Exercise aim →
Give back exactly the lines of the entries below from the line with "[483 101 534 165] (first image)" to the line with "[570 216 626 273]", inclusive, and only those.

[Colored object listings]
───
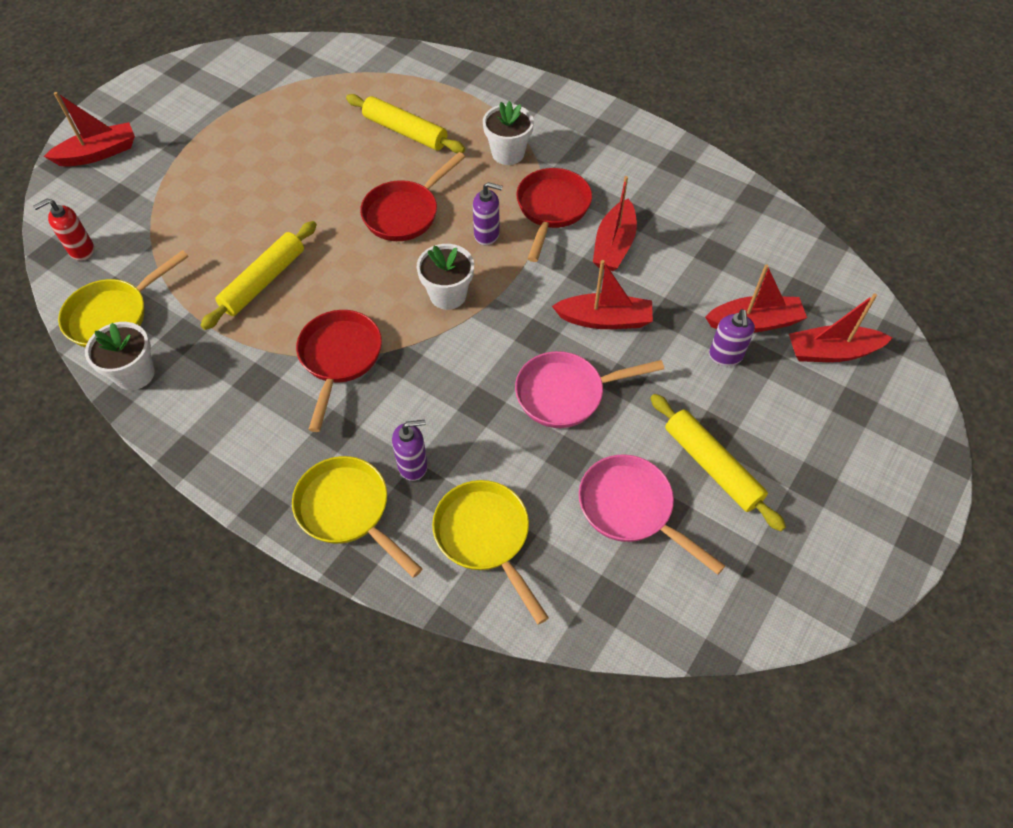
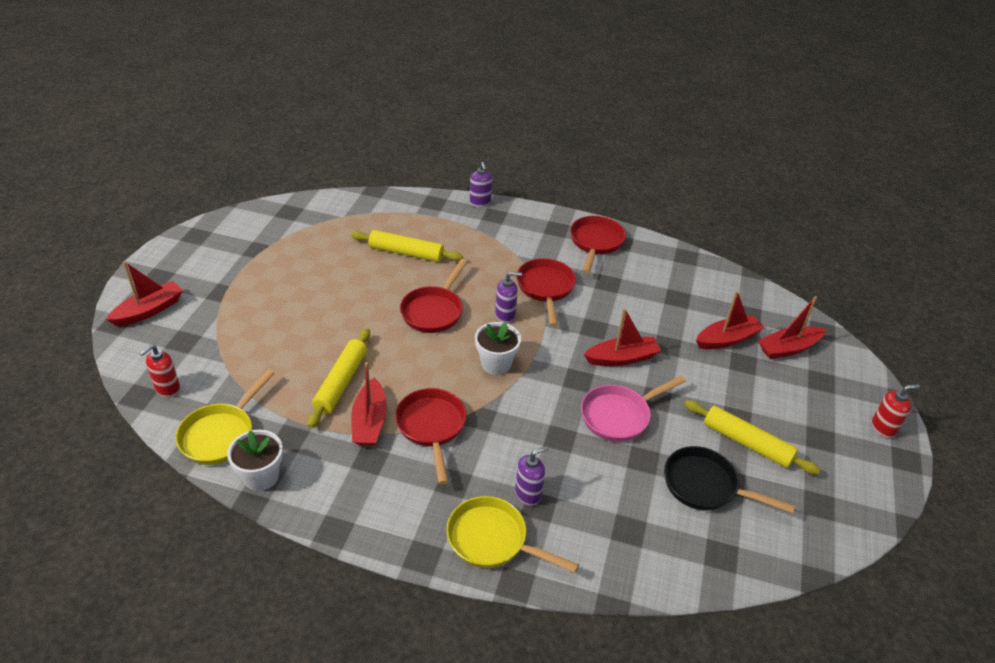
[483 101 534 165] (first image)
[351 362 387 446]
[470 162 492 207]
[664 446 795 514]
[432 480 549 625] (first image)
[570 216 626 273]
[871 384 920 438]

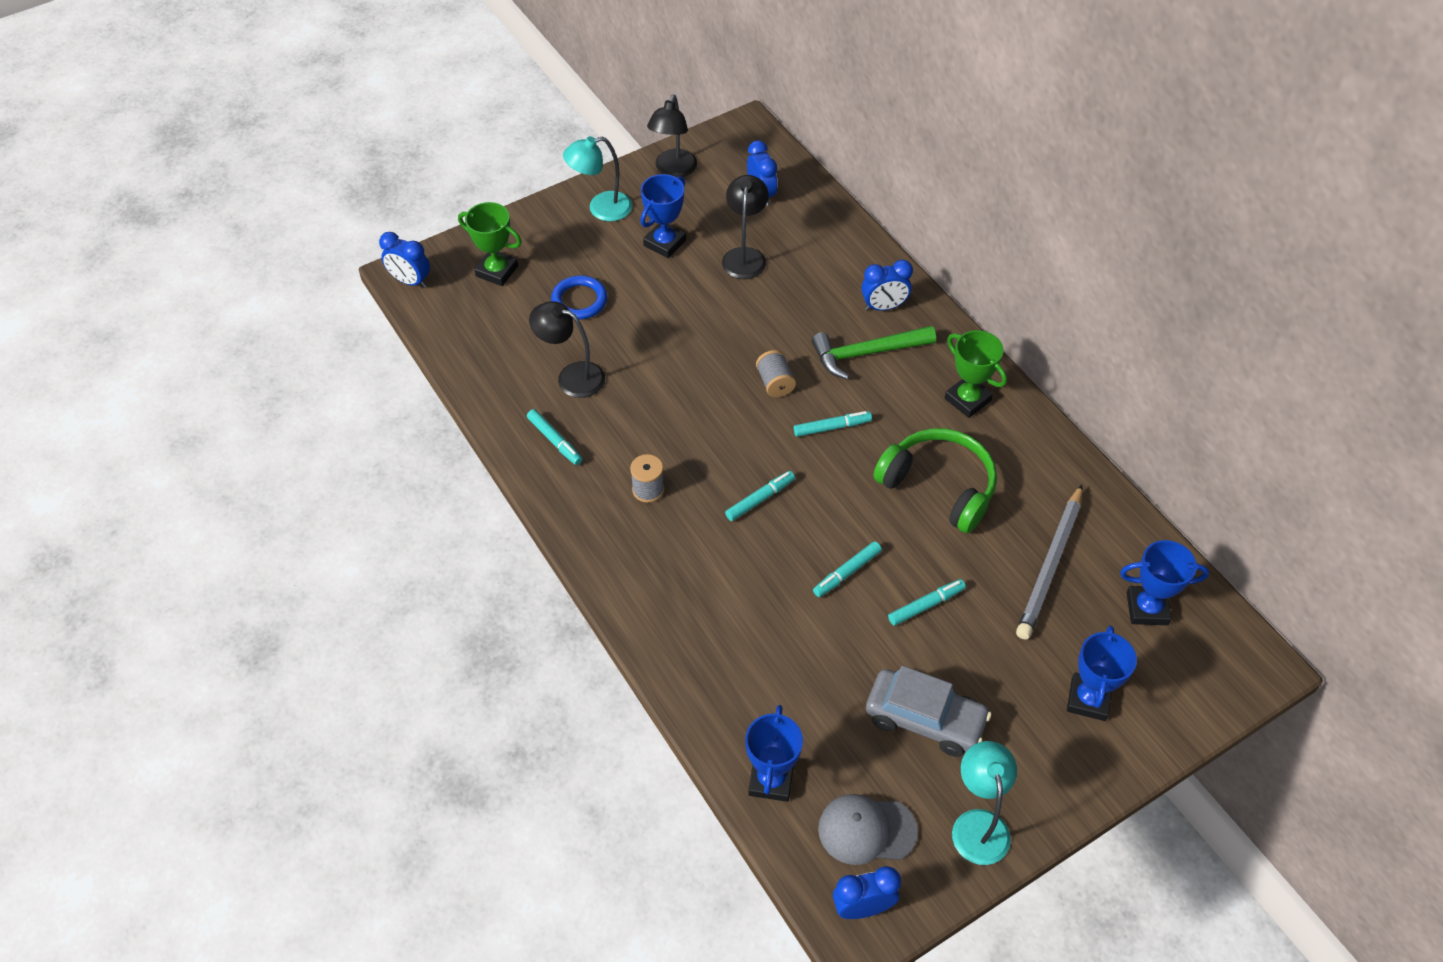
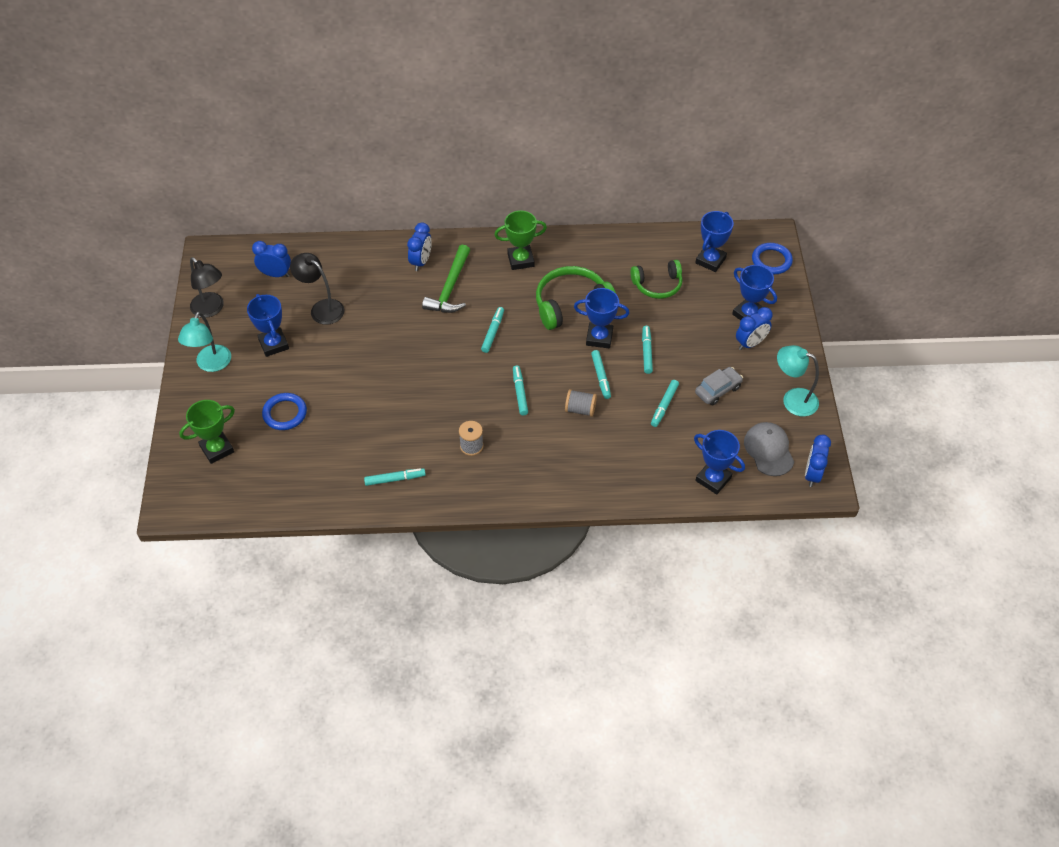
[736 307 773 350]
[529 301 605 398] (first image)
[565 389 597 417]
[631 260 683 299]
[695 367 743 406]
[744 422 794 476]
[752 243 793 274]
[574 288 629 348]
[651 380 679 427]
───
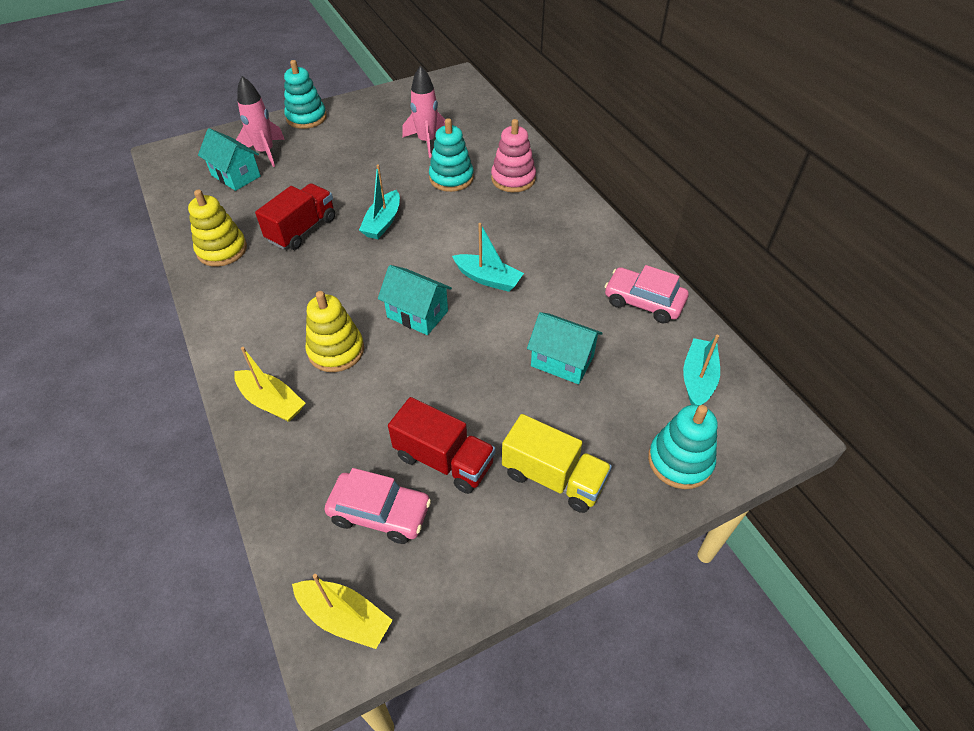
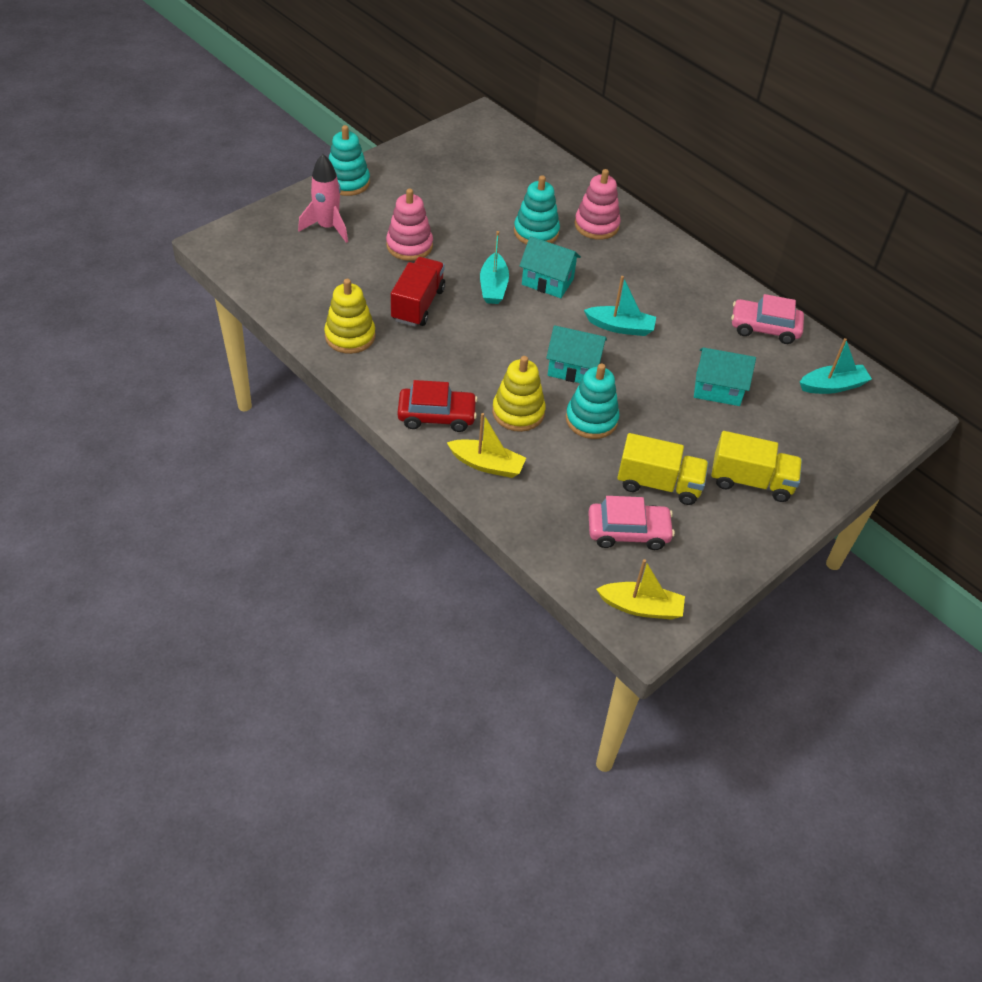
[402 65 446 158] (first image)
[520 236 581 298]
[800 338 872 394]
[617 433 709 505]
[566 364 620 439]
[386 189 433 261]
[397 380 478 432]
───
Task answer →
[483 101 534 165] (first image)
[351 362 387 446]
[470 162 492 207]
[664 446 795 514]
[432 480 549 625] (first image)
[570 216 626 273]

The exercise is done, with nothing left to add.